◆ **Exercise**
Down to the last line, transcribe the records verbatim and exclude the images.

◆ **Supplied material**
*** Block opens ***
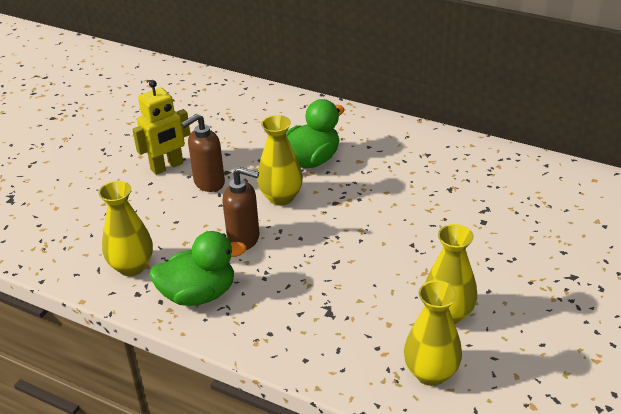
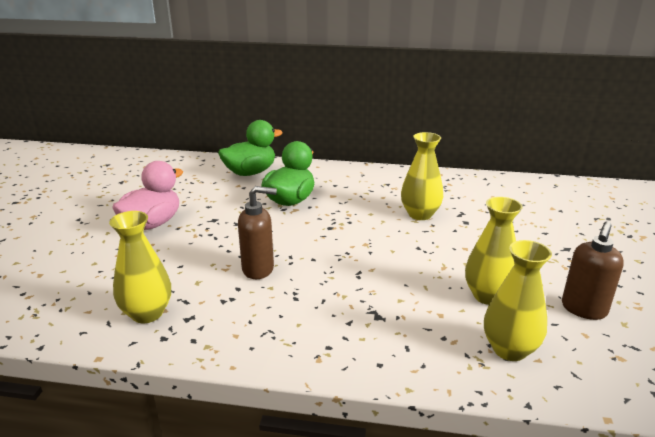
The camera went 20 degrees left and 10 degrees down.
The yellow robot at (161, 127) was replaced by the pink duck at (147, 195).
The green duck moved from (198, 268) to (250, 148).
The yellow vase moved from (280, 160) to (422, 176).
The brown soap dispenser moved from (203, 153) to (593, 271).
*** Block closes ***
◆ **The completed task**
The camera went 20 degrees left and 10 degrees down.
The yellow robot at (161, 127) was replaced by the pink duck at (147, 195).
The green duck moved from (198, 268) to (250, 148).
The yellow vase moved from (280, 160) to (422, 176).
The brown soap dispenser moved from (203, 153) to (593, 271).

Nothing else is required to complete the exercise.